### YOUR OBJECTIVE
Pick every line with "none" from the material below.
──────── GIVEN DATA
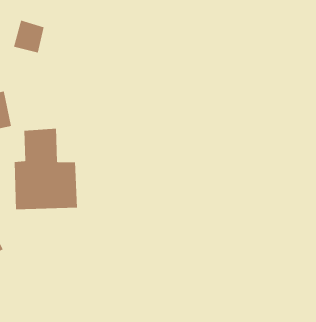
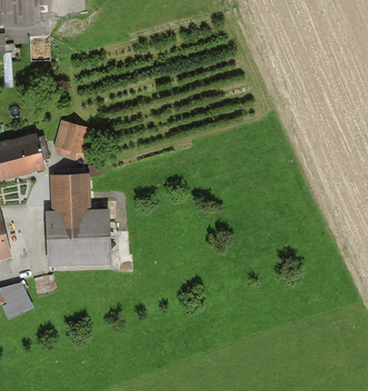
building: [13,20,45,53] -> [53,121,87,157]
────────────────
──────── GIVEN DATA
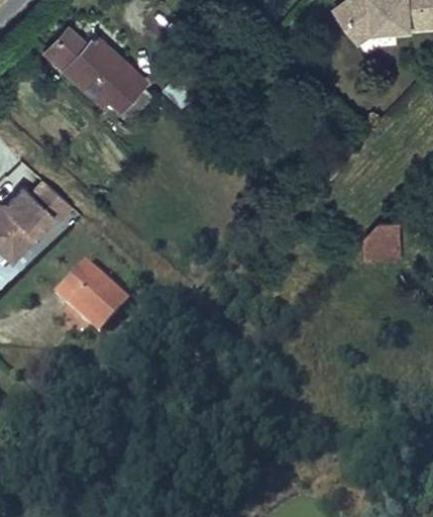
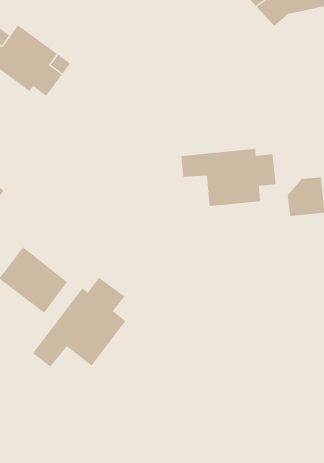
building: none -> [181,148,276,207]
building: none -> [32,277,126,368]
────────────────
──────── GIVEN DATA
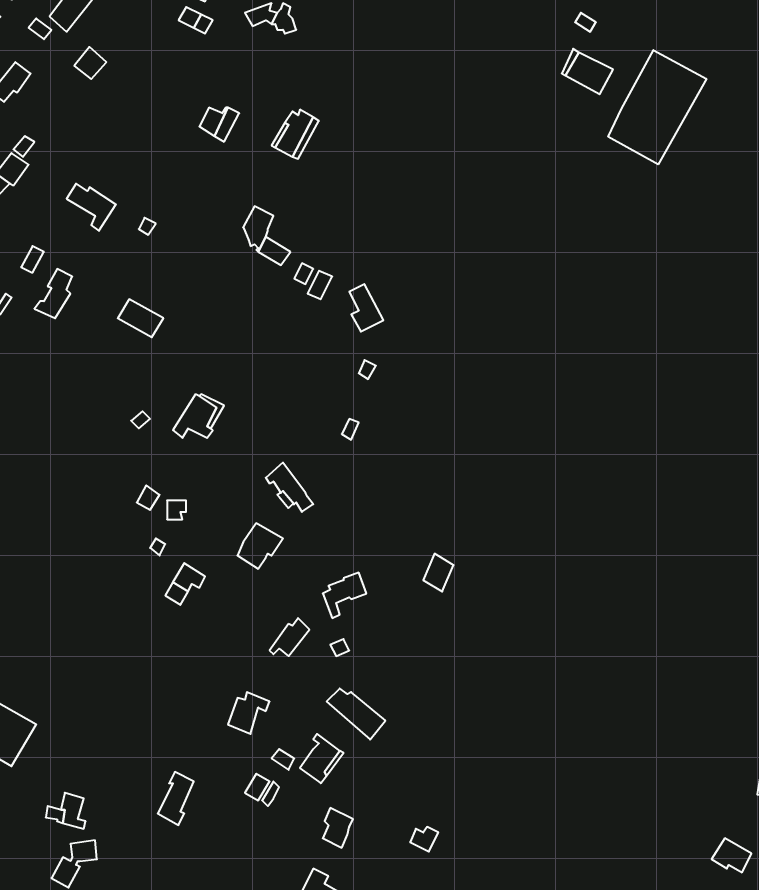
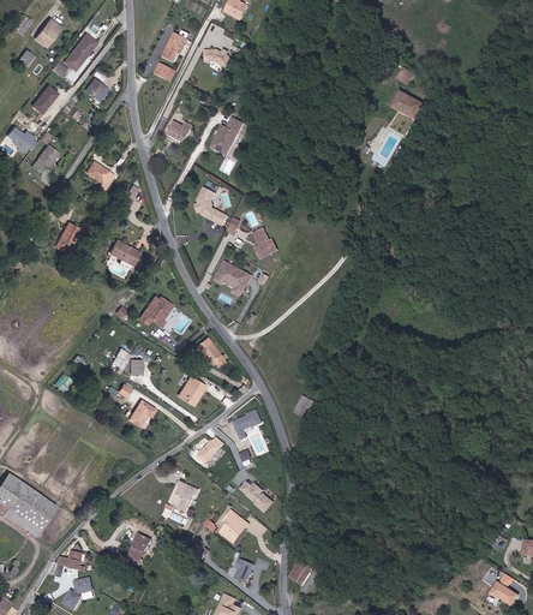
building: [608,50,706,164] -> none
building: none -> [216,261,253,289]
────────────────
### ANSWER FOR THE TASK
building: none -> [181,148,276,207]
building: none -> [32,277,126,368]
building: [608,50,706,164] -> none
building: none -> [216,261,253,289]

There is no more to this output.